Problem details: Reproduce, unaltered, the line with "(204, 307) = (576, 425): red" along with every line that follows it in the records, up to the last.

Scene comparison data:
***

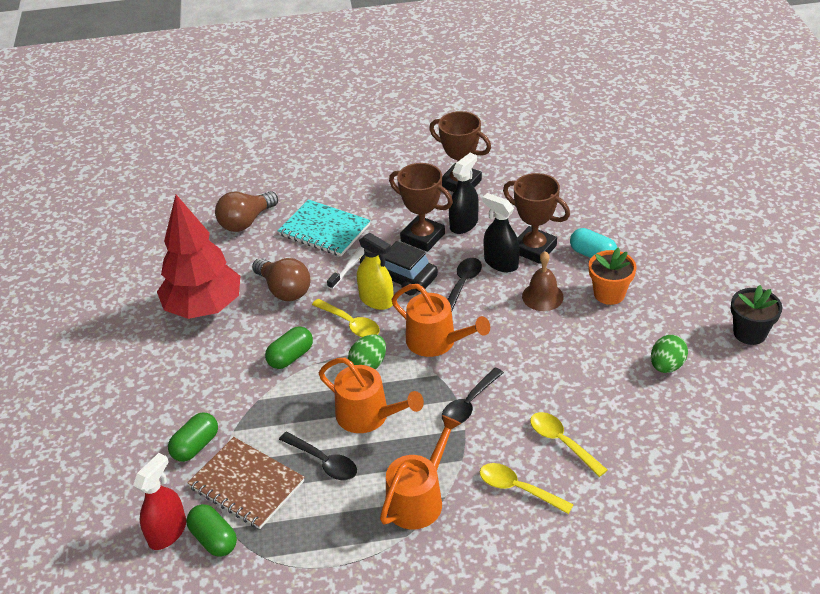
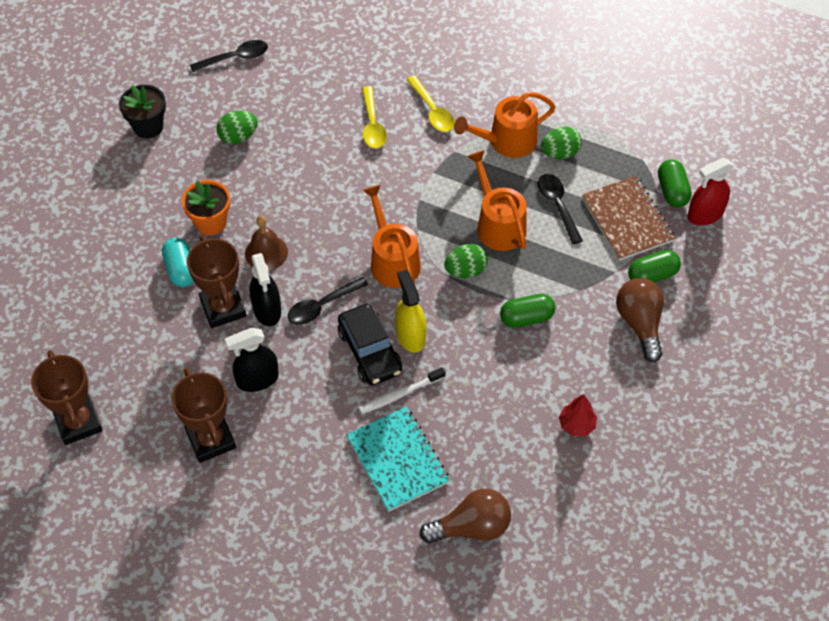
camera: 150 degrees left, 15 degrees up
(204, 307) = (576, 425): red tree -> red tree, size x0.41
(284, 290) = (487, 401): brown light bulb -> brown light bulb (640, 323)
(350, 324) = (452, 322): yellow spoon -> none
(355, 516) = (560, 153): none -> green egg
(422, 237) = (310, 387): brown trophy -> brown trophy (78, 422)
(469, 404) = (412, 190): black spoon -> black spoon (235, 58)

***

Exercise response:
(204, 307) = (576, 425): red tree -> red tree, size x0.41
(284, 290) = (487, 401): brown light bulb -> brown light bulb (640, 323)
(350, 324) = (452, 322): yellow spoon -> none
(355, 516) = (560, 153): none -> green egg
(422, 237) = (310, 387): brown trophy -> brown trophy (78, 422)
(469, 404) = (412, 190): black spoon -> black spoon (235, 58)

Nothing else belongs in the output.